*** Task inputs Section Begins ***

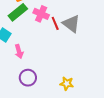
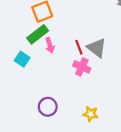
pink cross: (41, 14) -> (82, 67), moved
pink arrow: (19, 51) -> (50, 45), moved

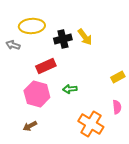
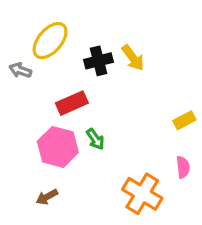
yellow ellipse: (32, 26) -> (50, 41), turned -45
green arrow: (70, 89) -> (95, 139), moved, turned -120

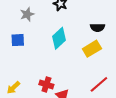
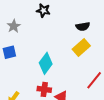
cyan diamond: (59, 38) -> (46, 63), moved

*** Task inputs Section Ends ***

[Task statement]: All lines from the one holding "yellow ellipse: (32, 26)" through the last line of the records need to be copied exactly, both ends included, and the pictures left behind.

[Answer to this task]:
yellow ellipse: (32, 26) -> (50, 41), turned -45
green arrow: (70, 89) -> (95, 139), moved, turned -120

cyan diamond: (59, 38) -> (46, 63), moved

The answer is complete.